Excerpts from a dataset:
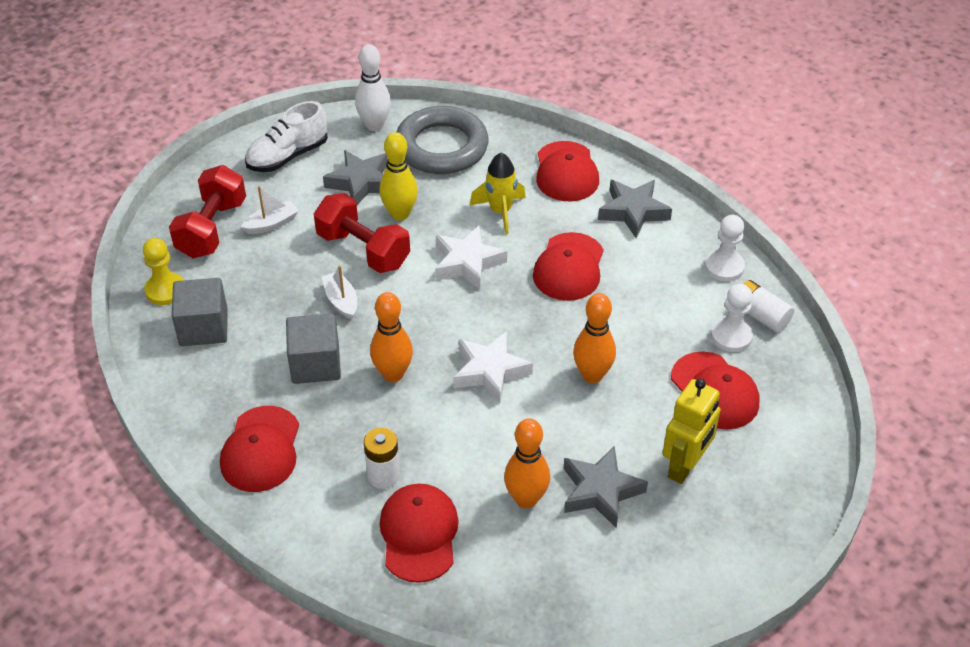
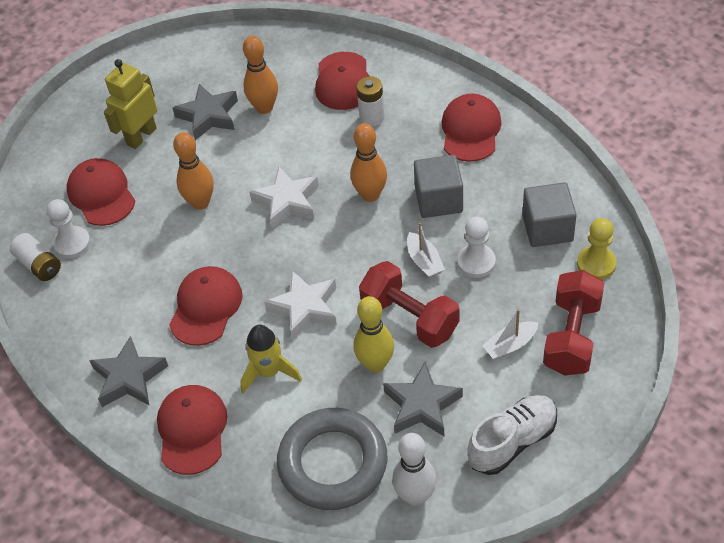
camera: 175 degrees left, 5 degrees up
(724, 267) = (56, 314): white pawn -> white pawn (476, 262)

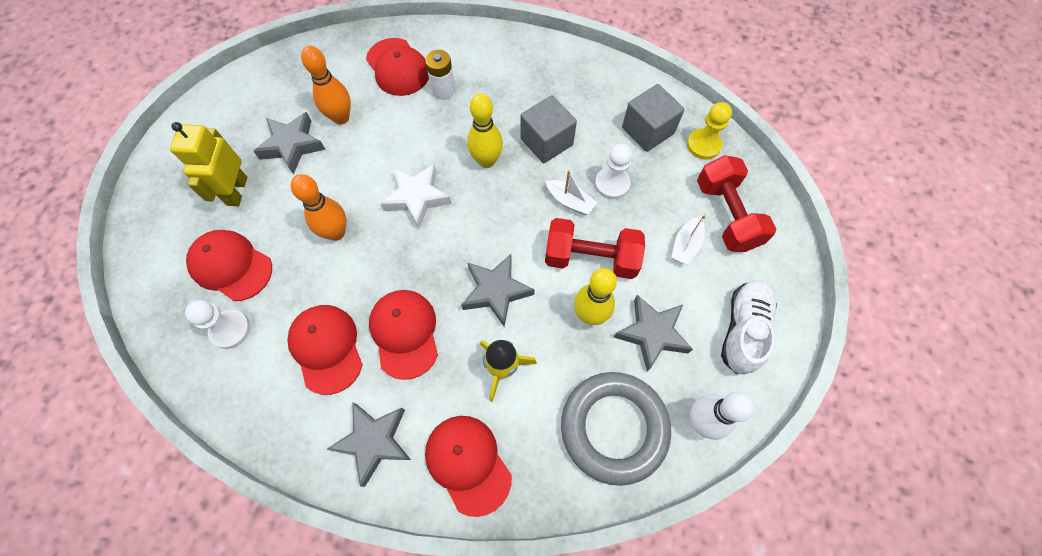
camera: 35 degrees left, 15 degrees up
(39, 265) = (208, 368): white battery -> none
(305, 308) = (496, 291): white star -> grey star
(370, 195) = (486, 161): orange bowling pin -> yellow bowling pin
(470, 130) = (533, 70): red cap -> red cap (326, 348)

Exercise requirements = Exactly as they appear, print the lines from the one holding "(305, 308) = (496, 291): white" through the final line of the entries, and no others.

Answer for the task =
(305, 308) = (496, 291): white star -> grey star
(370, 195) = (486, 161): orange bowling pin -> yellow bowling pin
(470, 130) = (533, 70): red cap -> red cap (326, 348)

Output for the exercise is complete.